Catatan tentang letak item

========================

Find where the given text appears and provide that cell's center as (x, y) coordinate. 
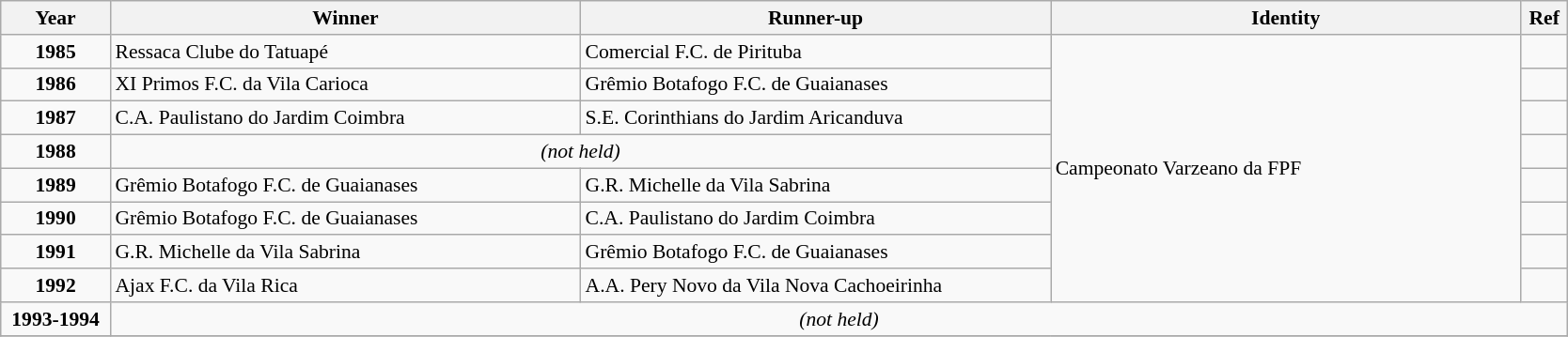
1992 (56, 286)
Year (56, 18)
S.E. Corinthians do Jardim Aricanduva (816, 118)
Campeonato Varzeano da FPF (1286, 169)
1988 (56, 152)
1985 (56, 52)
Comercial F.C. de Pirituba (816, 52)
Runner-up (816, 18)
1991 (56, 253)
Winner (345, 18)
1993-1994 (56, 320)
1989 (56, 185)
Ref (1544, 18)
XI Primos F.C. da Vila Carioca (345, 85)
1990 (56, 219)
Identity (1286, 18)
Ajax F.C. da Vila Rica (345, 286)
Ressaca Clube do Tatuapé (345, 52)
1987 (56, 118)
A.A. Pery Novo da Vila Nova Cachoeirinha (816, 286)
1986 (56, 85)
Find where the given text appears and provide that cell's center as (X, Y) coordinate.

========================

Latihan ▸
Ganti "given text" dengan "specified text" di semua item di atas, lalu tulis ulang item-item itu tanpa mengubah bagian lain. Gambarnya tidak usah disertakan.

Jawaban ▸
Find where the specified text appears and provide that cell's center as (x, y) coordinate. 
1992 (56, 286)
Year (56, 18)
S.E. Corinthians do Jardim Aricanduva (816, 118)
Campeonato Varzeano da FPF (1286, 169)
1988 (56, 152)
1985 (56, 52)
Comercial F.C. de Pirituba (816, 52)
Runner-up (816, 18)
1991 (56, 253)
Winner (345, 18)
1993-1994 (56, 320)
1989 (56, 185)
Ref (1544, 18)
XI Primos F.C. da Vila Carioca (345, 85)
1990 (56, 219)
Identity (1286, 18)
Ajax F.C. da Vila Rica (345, 286)
Ressaca Clube do Tatuapé (345, 52)
1987 (56, 118)
A.A. Pery Novo da Vila Nova Cachoeirinha (816, 286)
1986 (56, 85)
Find where the specified text appears and provide that cell's center as (X, Y) coordinate.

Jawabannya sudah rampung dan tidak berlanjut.